Output nothing except the lines from the one containing "locker: (691, 248)" through the final line of the data, both included, typed exactly, minus the pictures.

#### Information:
#####

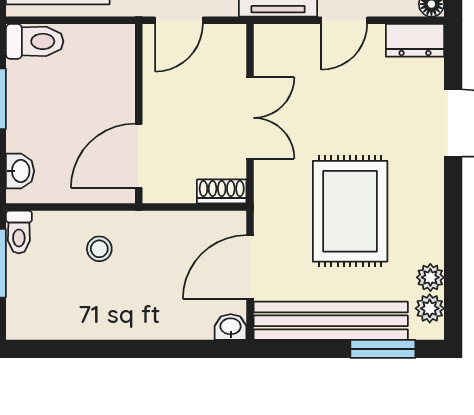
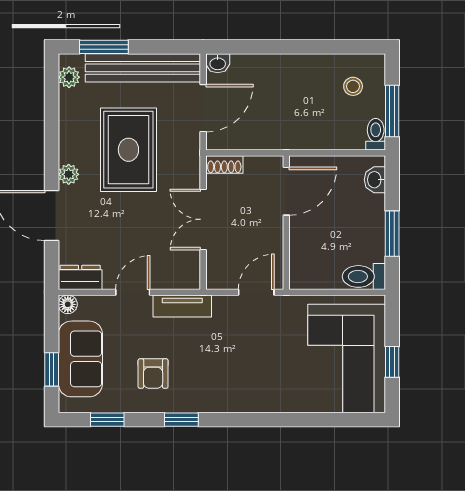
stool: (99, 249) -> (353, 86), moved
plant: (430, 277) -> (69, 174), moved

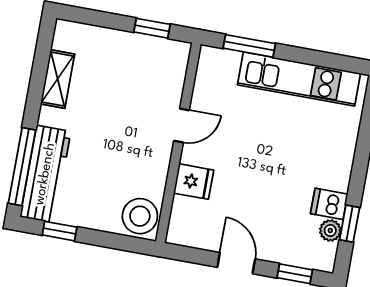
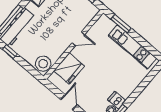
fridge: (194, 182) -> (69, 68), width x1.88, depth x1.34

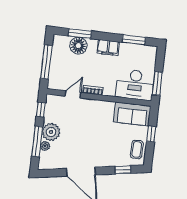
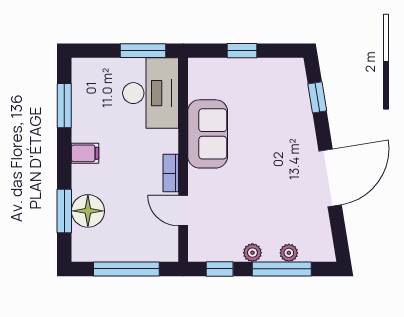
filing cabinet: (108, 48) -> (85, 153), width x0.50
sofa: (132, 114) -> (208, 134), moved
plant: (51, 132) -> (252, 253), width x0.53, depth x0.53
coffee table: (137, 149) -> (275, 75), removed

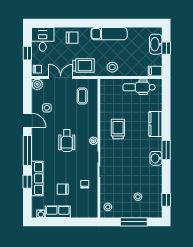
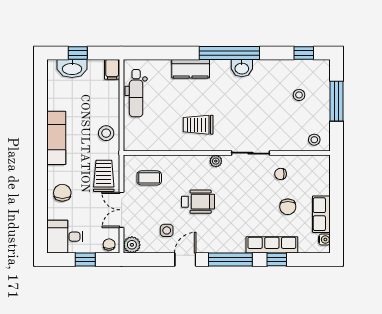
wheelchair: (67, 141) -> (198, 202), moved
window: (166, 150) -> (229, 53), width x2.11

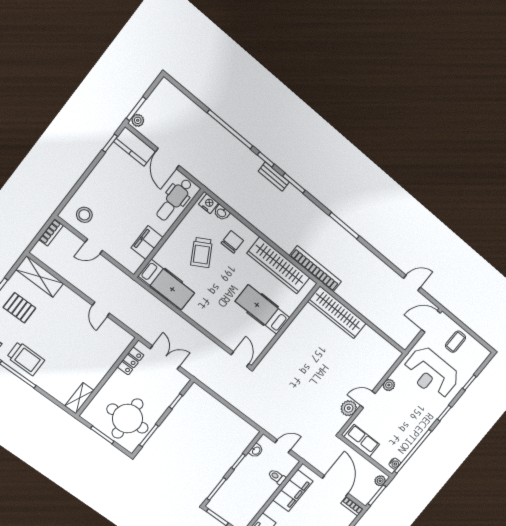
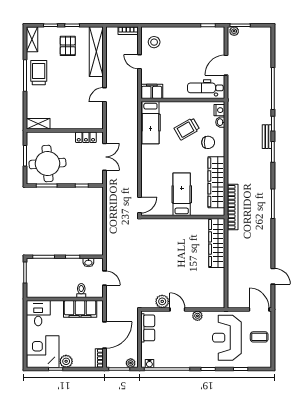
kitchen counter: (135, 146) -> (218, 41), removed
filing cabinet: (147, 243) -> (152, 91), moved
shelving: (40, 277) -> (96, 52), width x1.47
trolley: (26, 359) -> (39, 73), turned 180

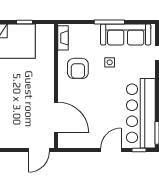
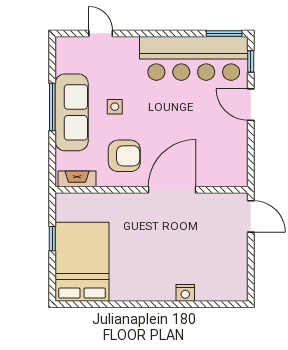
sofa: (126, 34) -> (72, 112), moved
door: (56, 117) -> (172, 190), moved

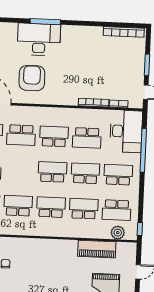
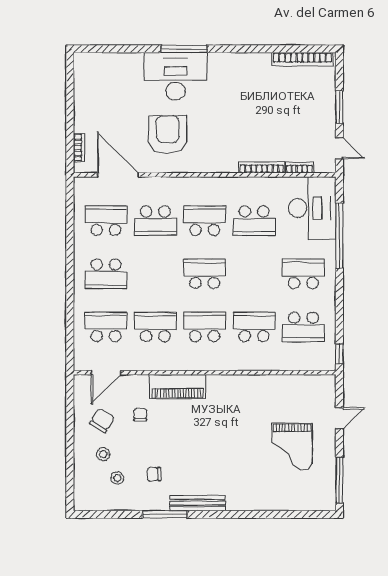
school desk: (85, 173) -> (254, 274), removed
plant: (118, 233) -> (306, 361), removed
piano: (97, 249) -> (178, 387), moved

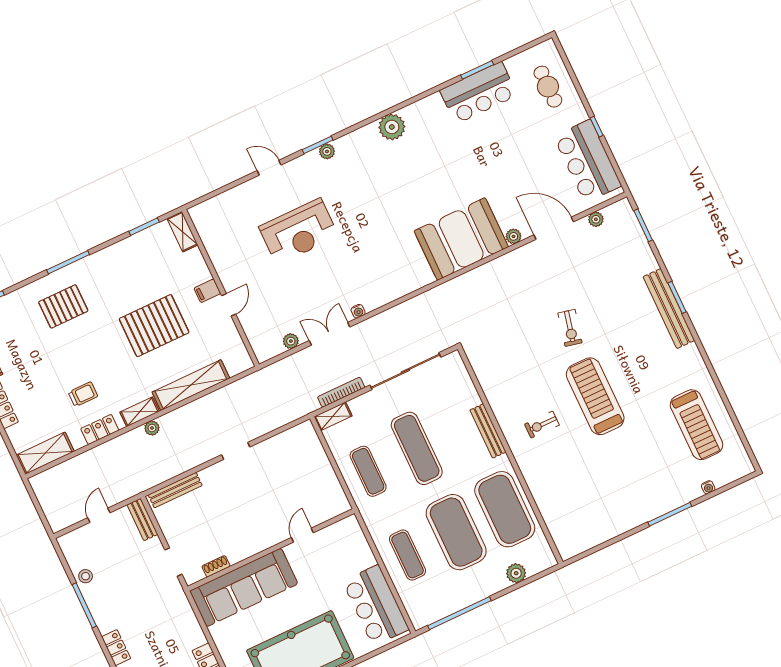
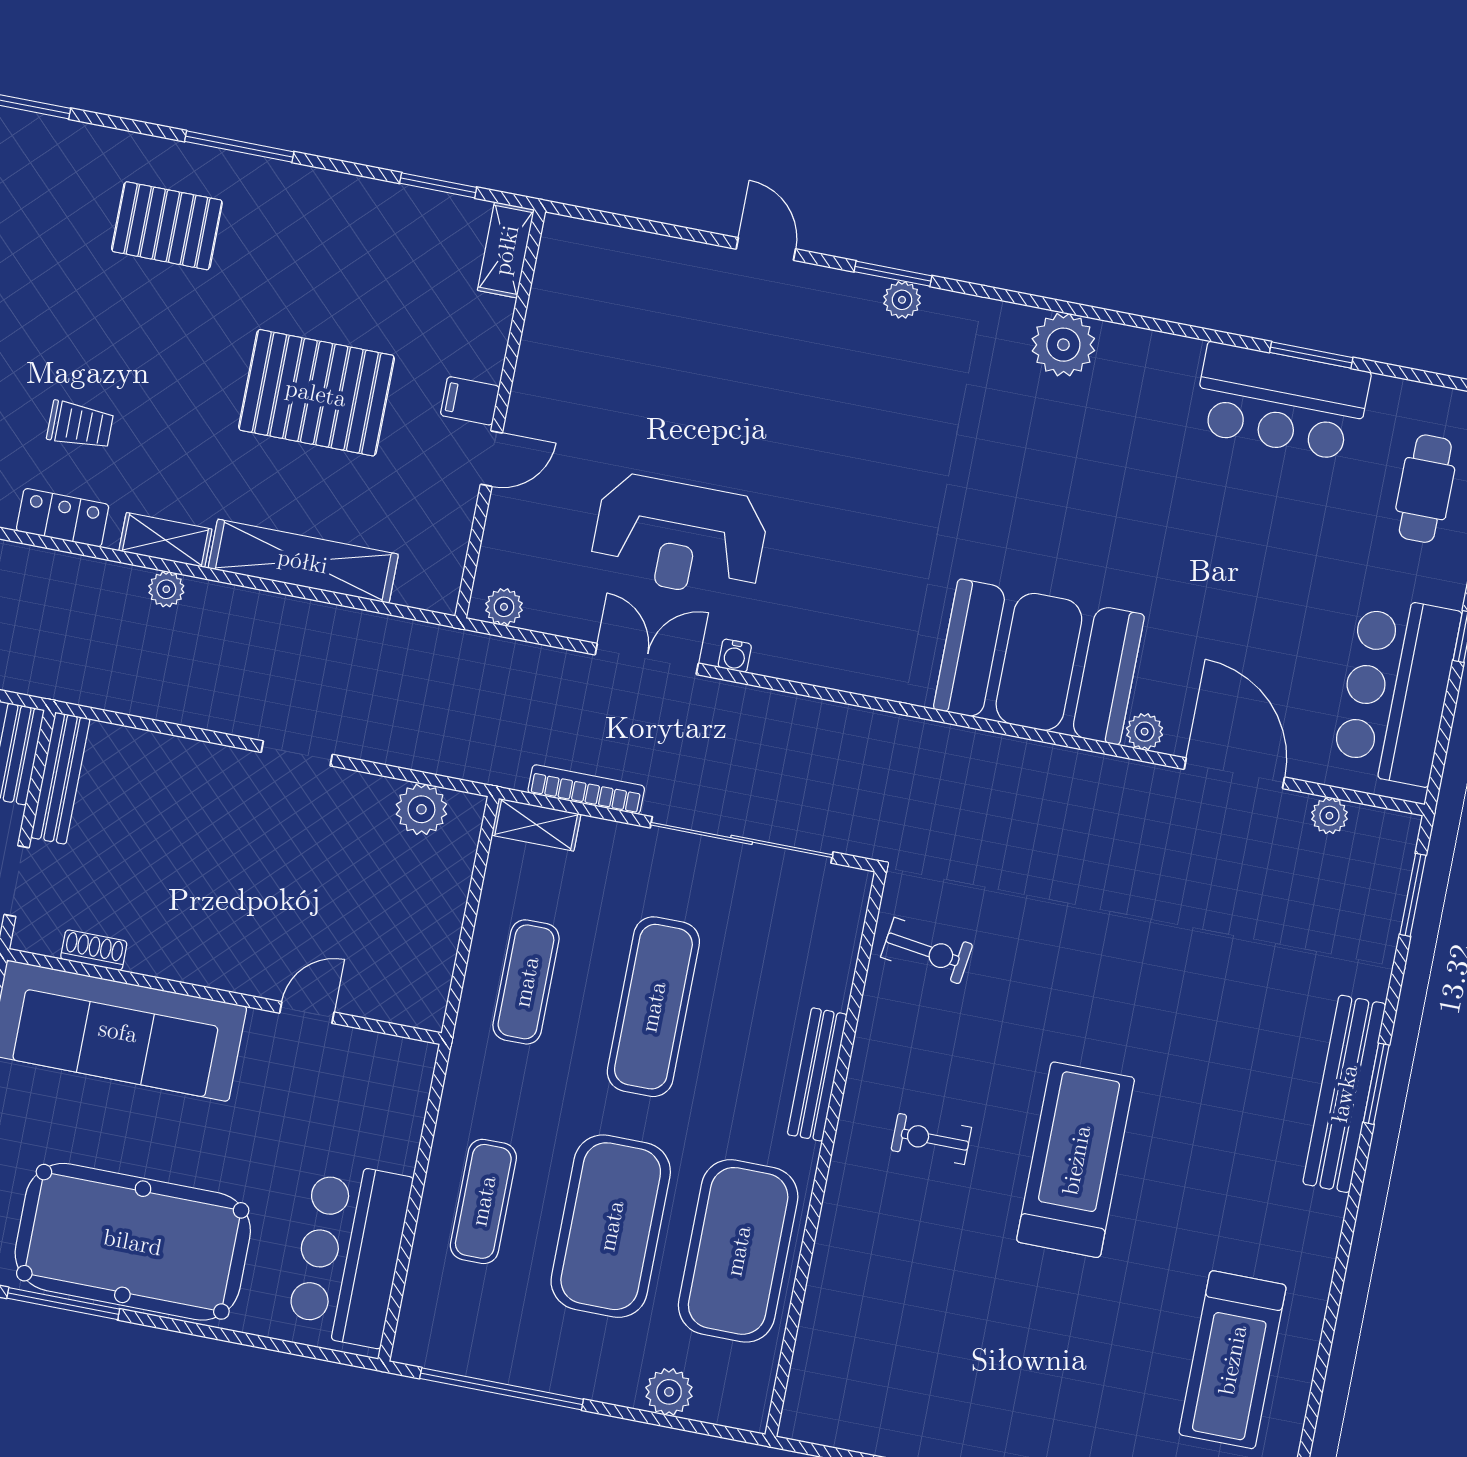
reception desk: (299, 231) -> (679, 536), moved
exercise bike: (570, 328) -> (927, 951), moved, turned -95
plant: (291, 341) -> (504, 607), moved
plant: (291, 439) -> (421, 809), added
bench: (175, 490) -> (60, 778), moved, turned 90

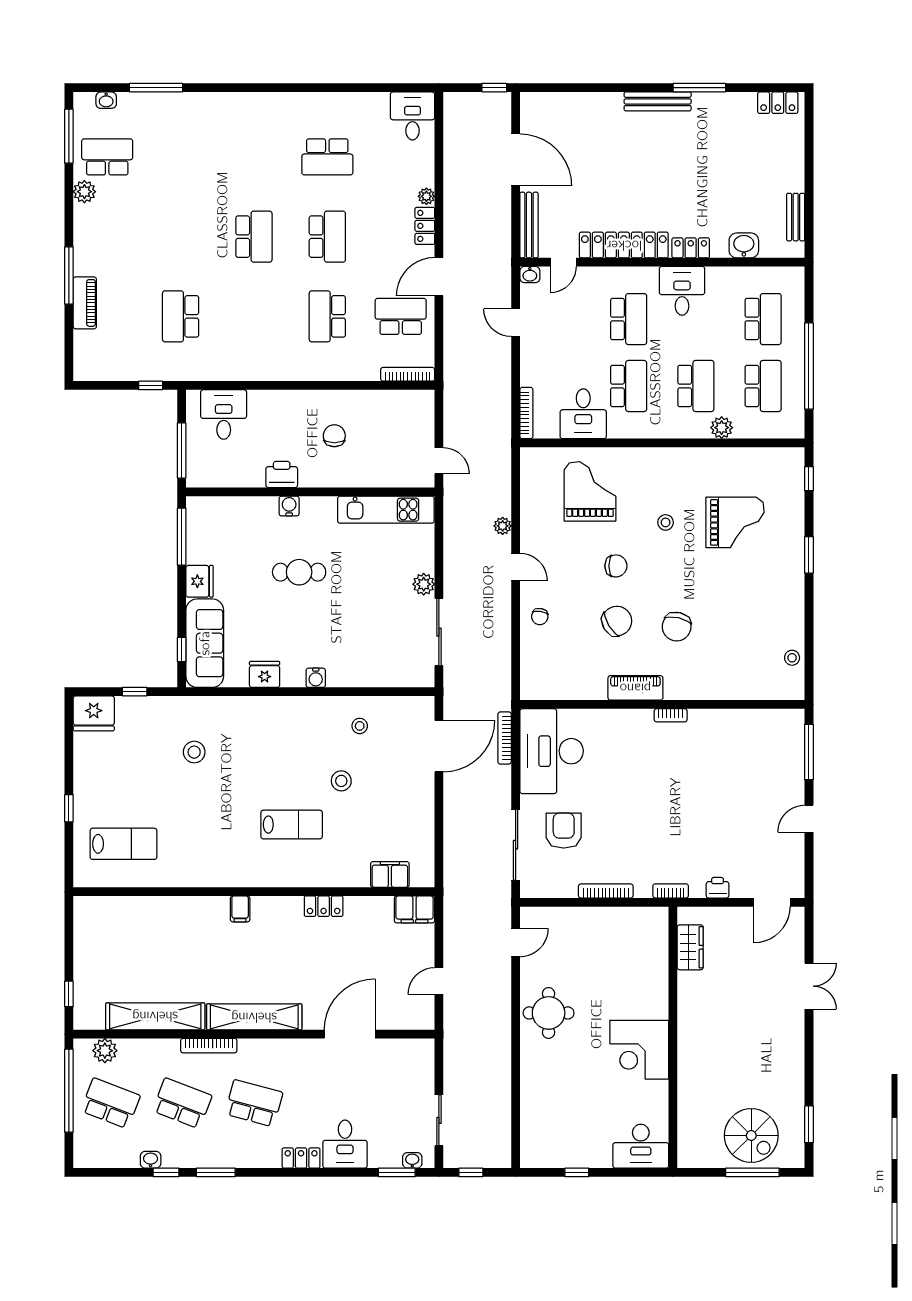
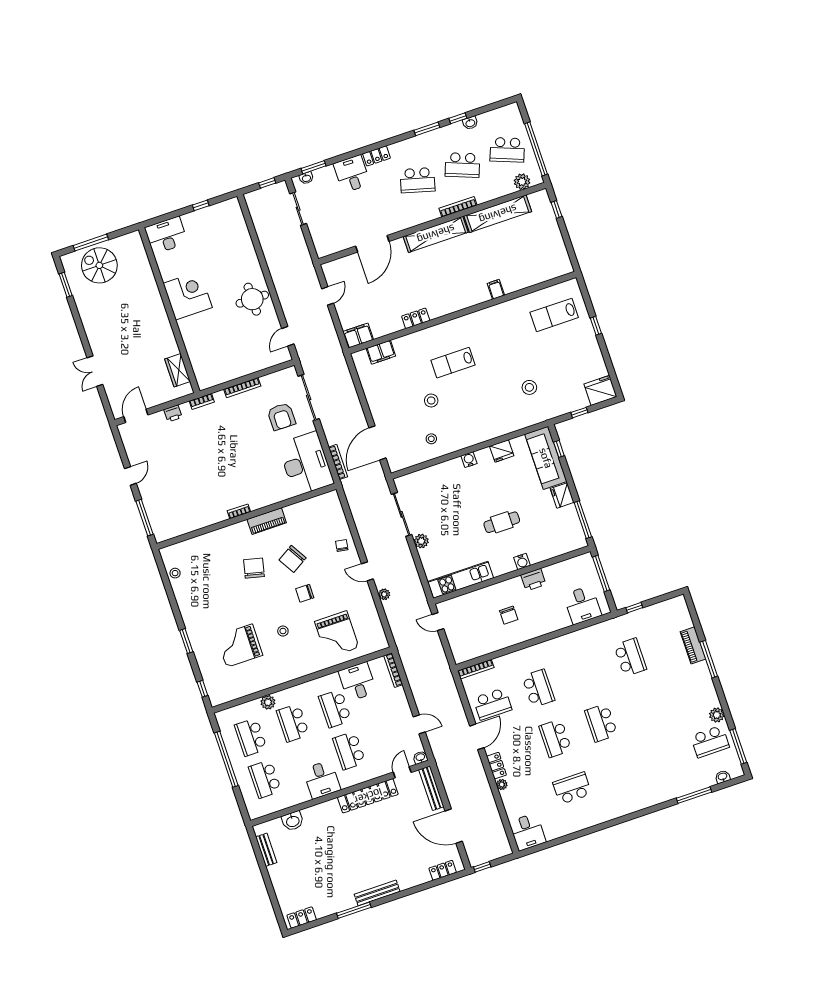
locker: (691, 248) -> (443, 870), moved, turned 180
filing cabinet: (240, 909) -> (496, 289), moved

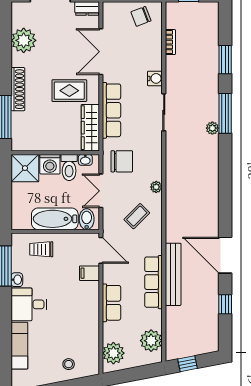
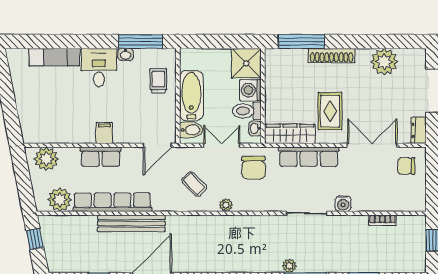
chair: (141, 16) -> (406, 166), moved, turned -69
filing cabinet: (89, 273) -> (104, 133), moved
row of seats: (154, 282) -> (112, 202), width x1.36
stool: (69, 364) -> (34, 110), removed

#####

#### Solved problem:
locker: (691, 248) -> (443, 870), moved, turned 180
filing cabinet: (240, 909) -> (496, 289), moved

chair: (141, 16) -> (406, 166), moved, turned -69
filing cabinet: (89, 273) -> (104, 133), moved
row of seats: (154, 282) -> (112, 202), width x1.36
stool: (69, 364) -> (34, 110), removed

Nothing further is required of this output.